**SUPPLIED INFORMATION**:
■ ■ ■ ■

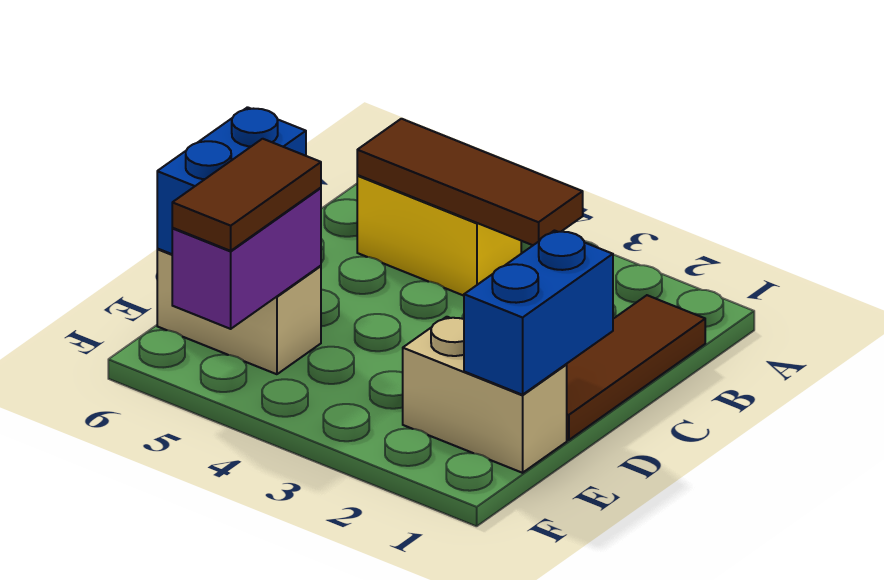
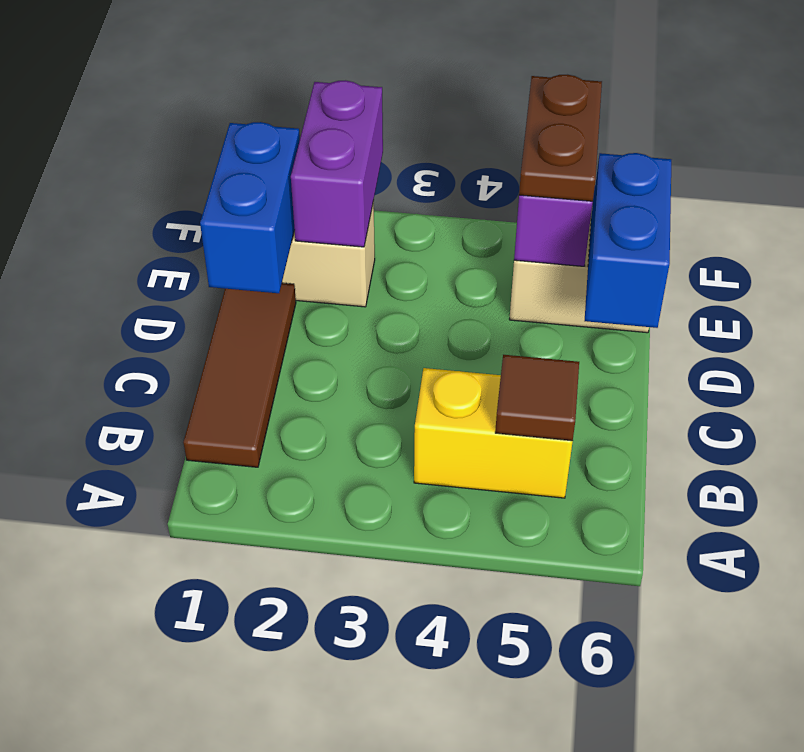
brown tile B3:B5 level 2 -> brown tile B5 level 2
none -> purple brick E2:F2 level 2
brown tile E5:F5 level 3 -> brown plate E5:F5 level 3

■ ■ ■ ■

Search the data and copy each line containing "tile".

brown tile B3:B5 level 2 -> brown tile B5 level 2
brown tile E5:F5 level 3 -> brown plate E5:F5 level 3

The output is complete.